**TASK ITEM:** Copy exactly the lines from the line holding "none -> brown brick H4 level 1" through the end of the material, and no others; pictures stay out.

__________

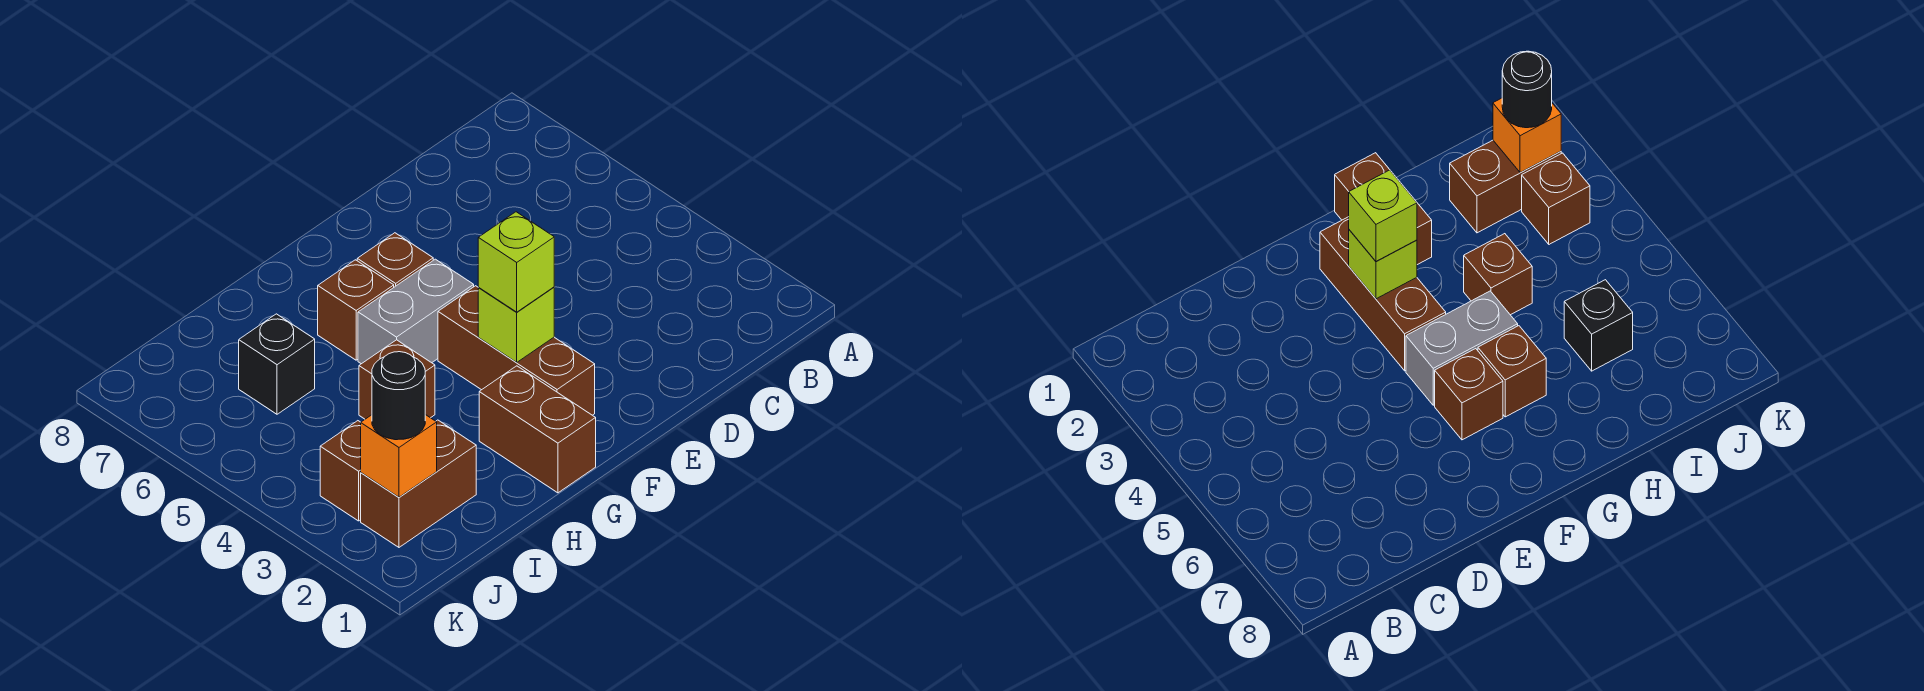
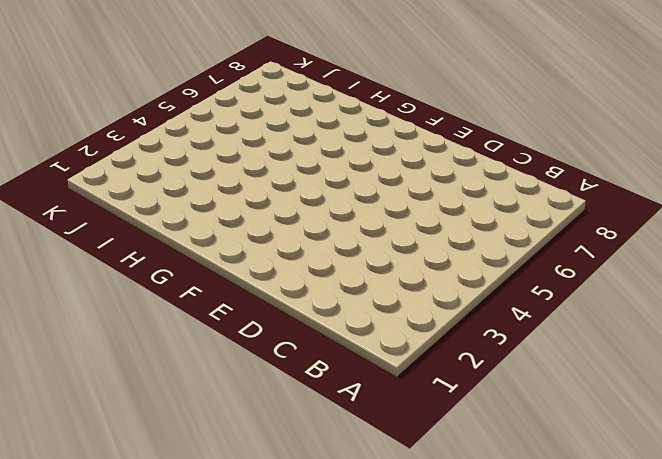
none -> brown brick F2:F4 level 1
none -> grey brick F5:G5 level 1
none -> brown brick F6 level 1

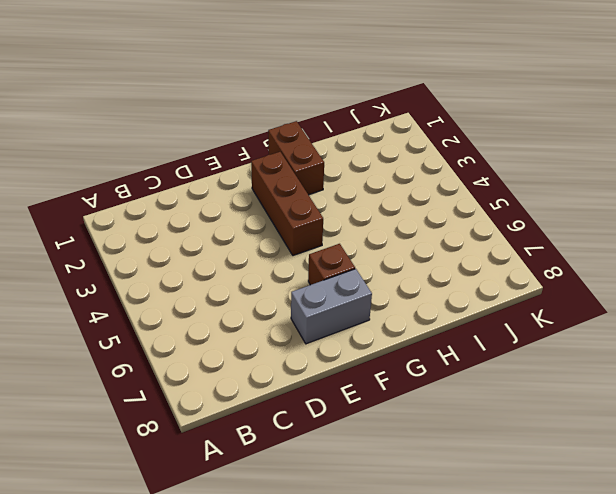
grey brick E7:F7 level 1 -> grey brick F5:G5 level 1
none -> brown brick G6 level 1
none -> brown brick H4 level 1
none -> brown brick I2:J2 level 1

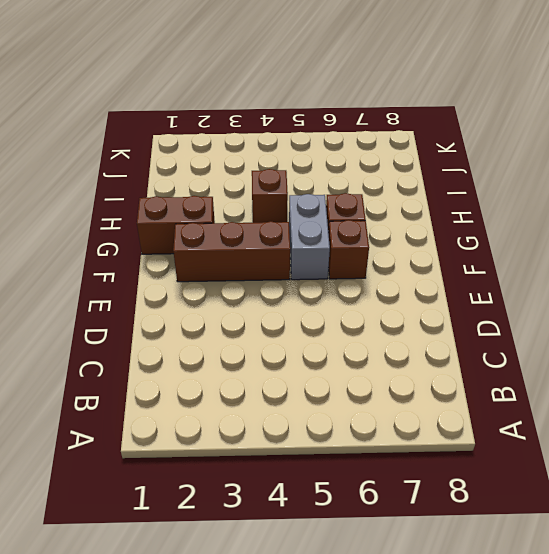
none -> brown brick I2:J2 level 1
none -> black brick I6 level 1
none -> brown brick J3 level 1

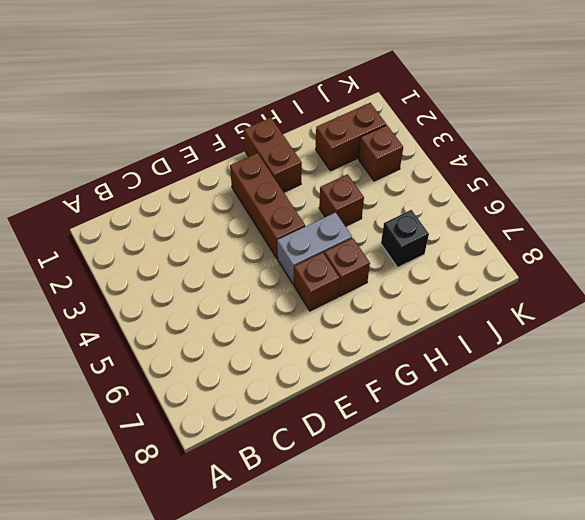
none -> lime brick F3 level 2
none -> orange brick J2 level 2
none -> lime brick F3 level 3

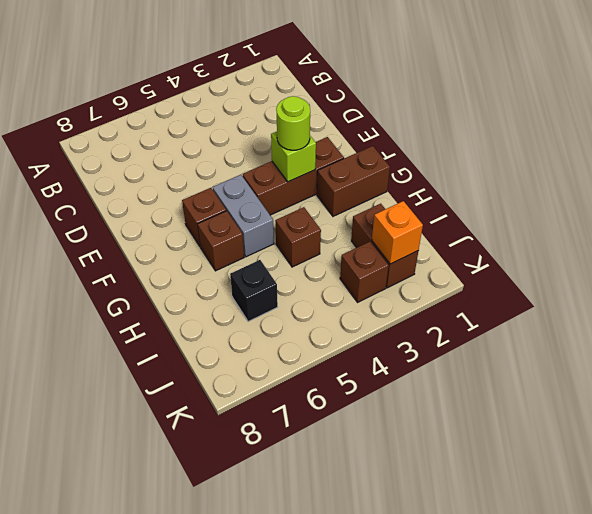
lime round brick F3 level 3 -> lime brick F3 level 3
none -> black round brick J2 level 3

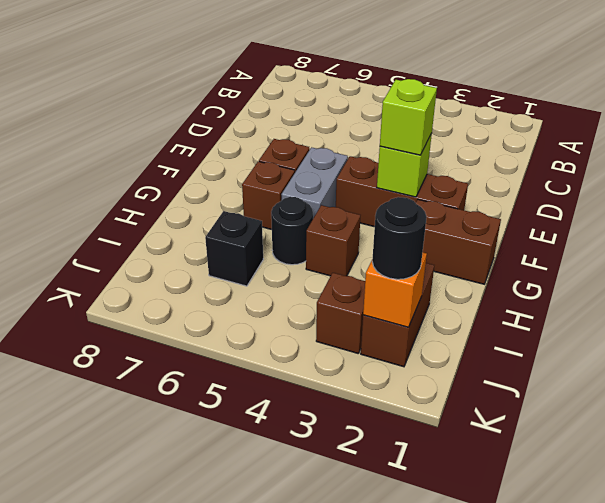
black round brick H5 level 1 -> none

__________

**RESULT OF THIS EXERCISE:**
none -> brown brick H4 level 1
none -> brown brick I2:J2 level 1

none -> brown brick I2:J2 level 1
none -> black brick I6 level 1
none -> brown brick J3 level 1

none -> lime brick F3 level 2
none -> orange brick J2 level 2
none -> lime brick F3 level 3

lime round brick F3 level 3 -> lime brick F3 level 3
none -> black round brick J2 level 3

black round brick H5 level 1 -> none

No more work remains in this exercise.